What to do: Output the data below exactly as it is, dropping the pictures from your copy.

Data excerpts Block Start

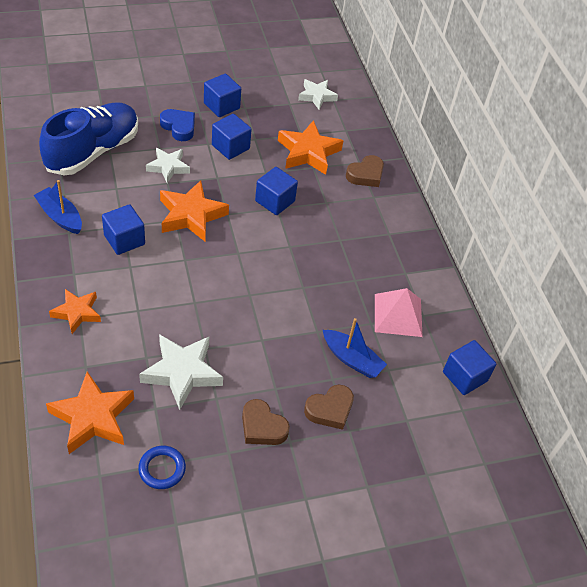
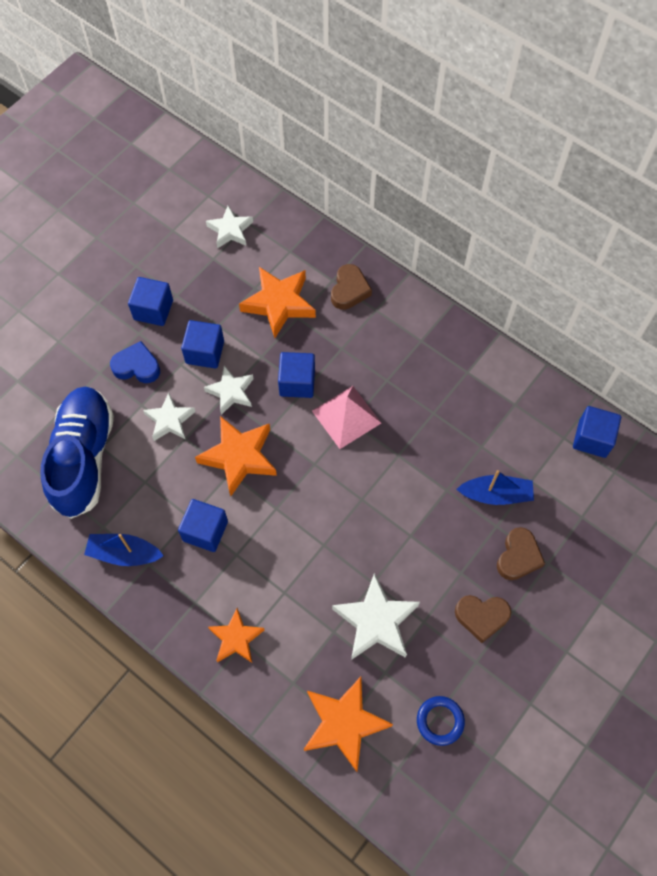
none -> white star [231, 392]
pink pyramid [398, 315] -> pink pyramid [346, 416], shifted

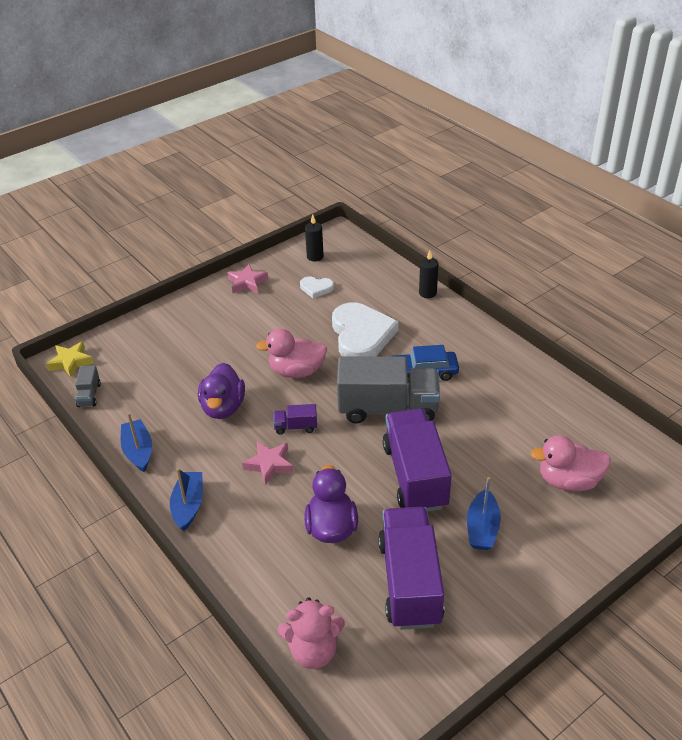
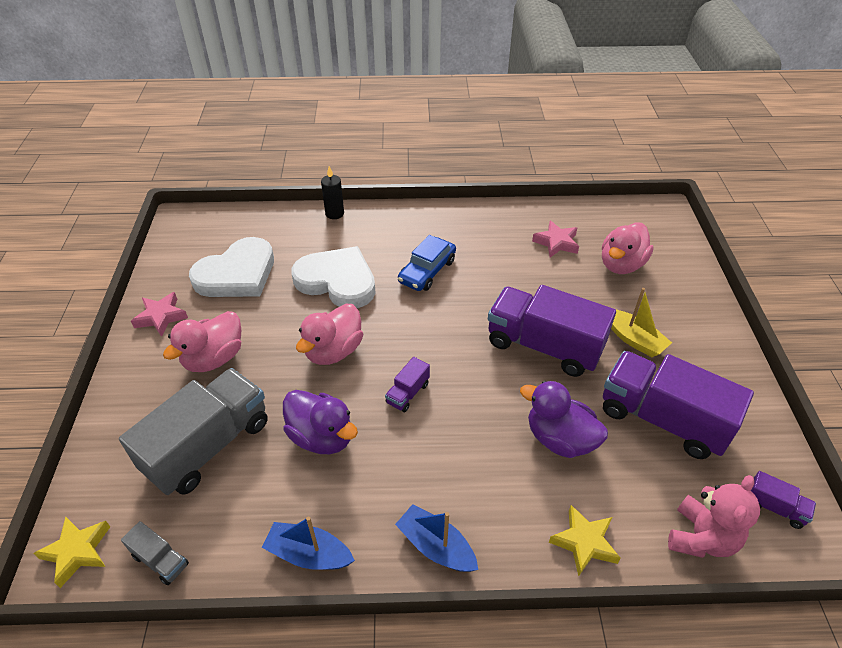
grey truck [388, 408] -> grey truck [208, 446], shifted
none -> pink duck [214, 358]
white heart [316, 288] -> white heart [237, 274], x2.14
pink star [269, 465] -> pink star [556, 243], shifted
none -> yellow star [584, 542]
blue boat [482, 528] -> yellow boat [634, 339]
none -> purple truck [774, 507]
black candle [315, 257] -> none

Data excerpts Block End

Exercise answer:
none -> white star [231, 392]
pink pyramid [398, 315] -> pink pyramid [346, 416], shifted

grey truck [388, 408] -> grey truck [208, 446], shifted
none -> pink duck [214, 358]
white heart [316, 288] -> white heart [237, 274], x2.14
pink star [269, 465] -> pink star [556, 243], shifted
none -> yellow star [584, 542]
blue boat [482, 528] -> yellow boat [634, 339]
none -> purple truck [774, 507]
black candle [315, 257] -> none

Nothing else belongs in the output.